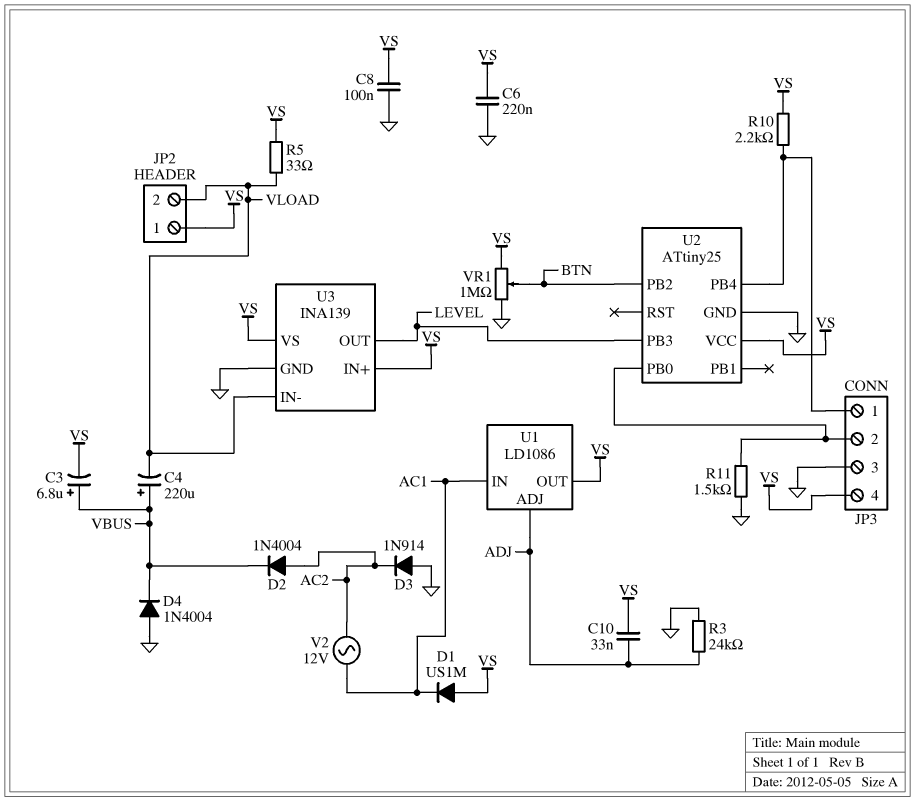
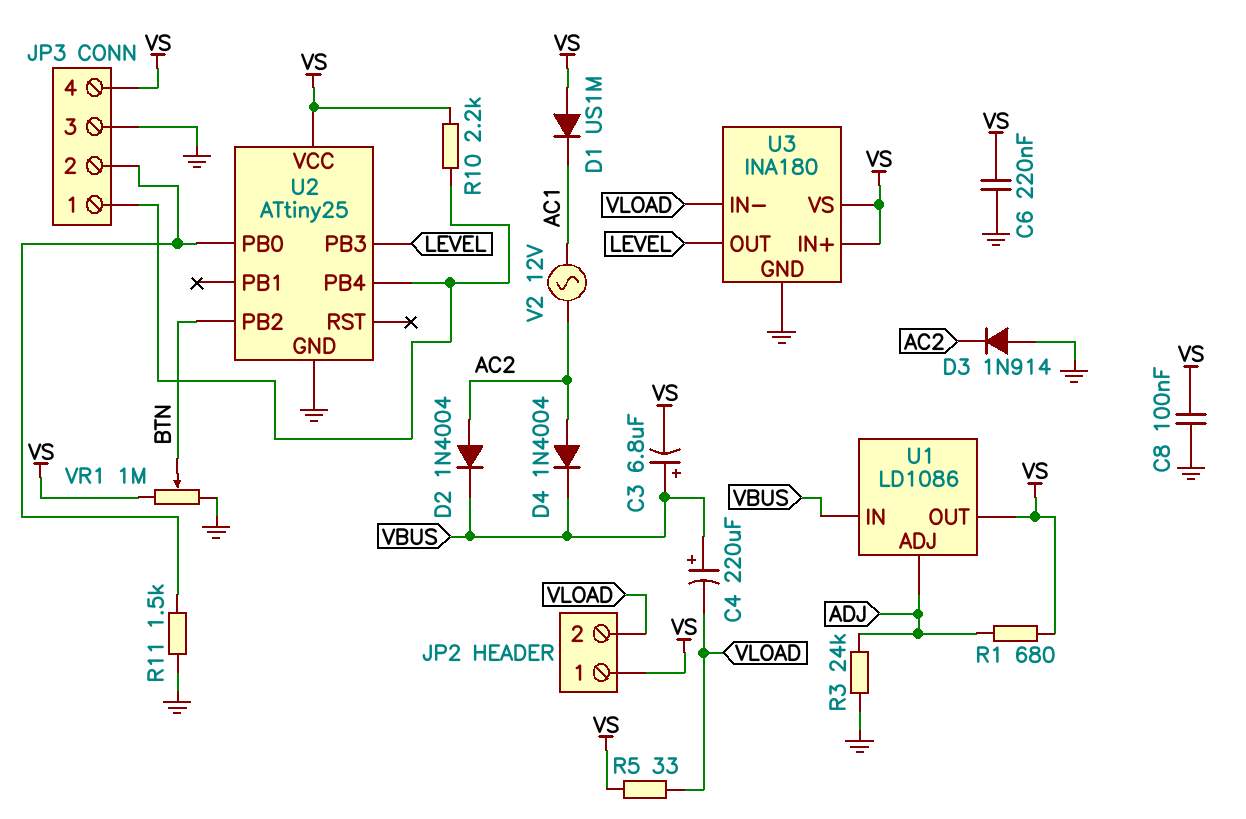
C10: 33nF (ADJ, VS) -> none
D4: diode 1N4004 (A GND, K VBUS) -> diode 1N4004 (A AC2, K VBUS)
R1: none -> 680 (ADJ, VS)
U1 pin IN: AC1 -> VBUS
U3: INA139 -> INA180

━━━━━━━━━━━━━━━━━━━━━━━━━━━━━━

What this task involves: Return only the number of lines in the data that hold the string "none".

Reply: 2